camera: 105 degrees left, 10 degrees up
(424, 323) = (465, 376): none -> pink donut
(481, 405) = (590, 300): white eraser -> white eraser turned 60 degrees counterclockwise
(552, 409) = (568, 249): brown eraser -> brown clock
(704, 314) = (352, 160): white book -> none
□ □ □ □
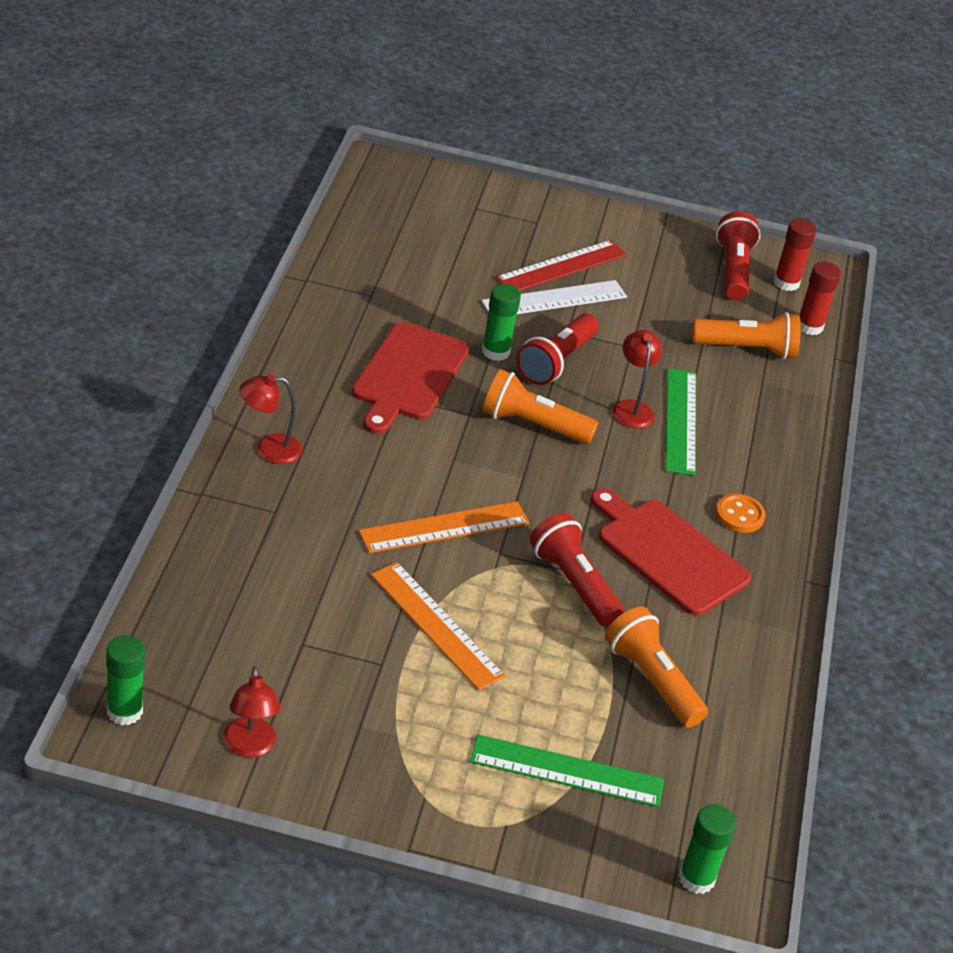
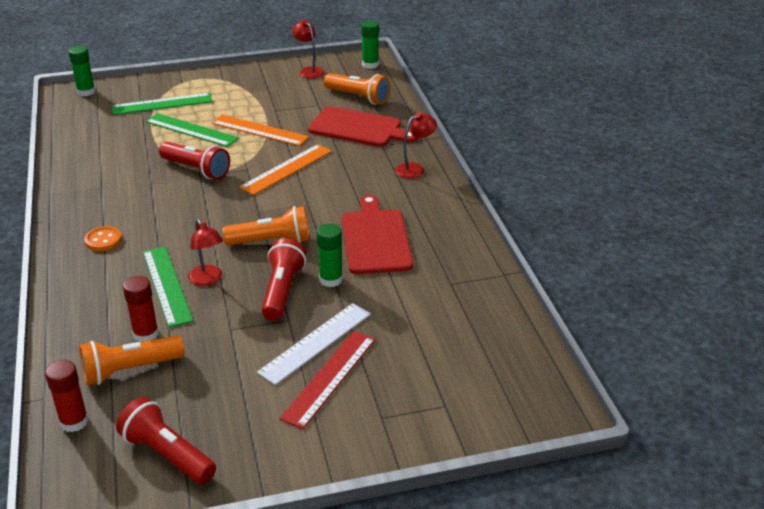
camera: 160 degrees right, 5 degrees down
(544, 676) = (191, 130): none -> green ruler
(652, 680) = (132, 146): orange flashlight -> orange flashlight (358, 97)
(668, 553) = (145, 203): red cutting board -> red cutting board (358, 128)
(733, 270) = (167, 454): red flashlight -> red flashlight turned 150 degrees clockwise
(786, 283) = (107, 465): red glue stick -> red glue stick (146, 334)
□ □ □ □
-- Exercise --
Only one stretch of the records above is wanted: the lines between the one holding "camera: 160 degrees right, 5 degrees down" and the one holding "(733, 270) = (167, 454): red", inclusive, reproduced exactly.

-- Finished exercise --
camera: 160 degrees right, 5 degrees down
(544, 676) = (191, 130): none -> green ruler
(652, 680) = (132, 146): orange flashlight -> orange flashlight (358, 97)
(668, 553) = (145, 203): red cutting board -> red cutting board (358, 128)
(733, 270) = (167, 454): red flashlight -> red flashlight turned 150 degrees clockwise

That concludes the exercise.